══ Exercise inputs ══

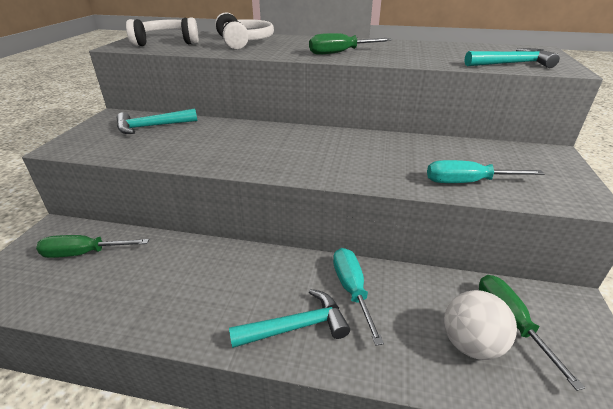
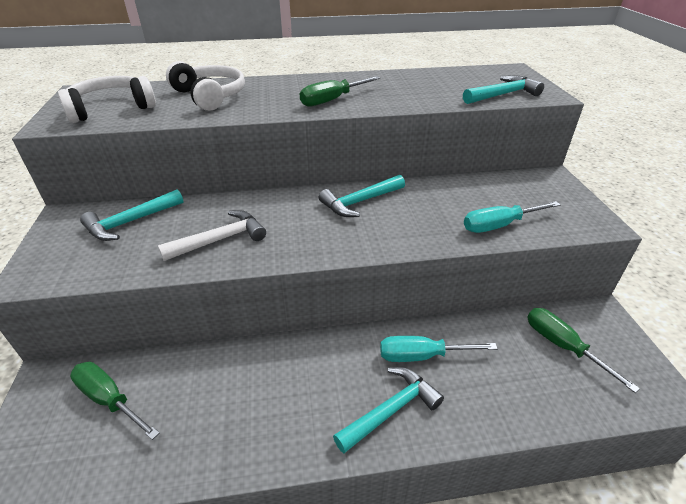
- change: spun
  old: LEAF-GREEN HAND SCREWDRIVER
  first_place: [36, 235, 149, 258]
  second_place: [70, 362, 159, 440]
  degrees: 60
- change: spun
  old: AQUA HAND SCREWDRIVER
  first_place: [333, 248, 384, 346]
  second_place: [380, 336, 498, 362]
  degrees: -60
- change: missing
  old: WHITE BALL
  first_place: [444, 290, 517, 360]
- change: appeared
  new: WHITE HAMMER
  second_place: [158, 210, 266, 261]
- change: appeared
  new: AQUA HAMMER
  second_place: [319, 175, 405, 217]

═══

:: What to produce ::
What you return should consist solely of the lines from the one containing "second_place: [158, 210, 266, 261]" through the end of the entries above, reproduced exactly.

:: Solution to this exercise ::
  second_place: [158, 210, 266, 261]
- change: appeared
  new: AQUA HAMMER
  second_place: [319, 175, 405, 217]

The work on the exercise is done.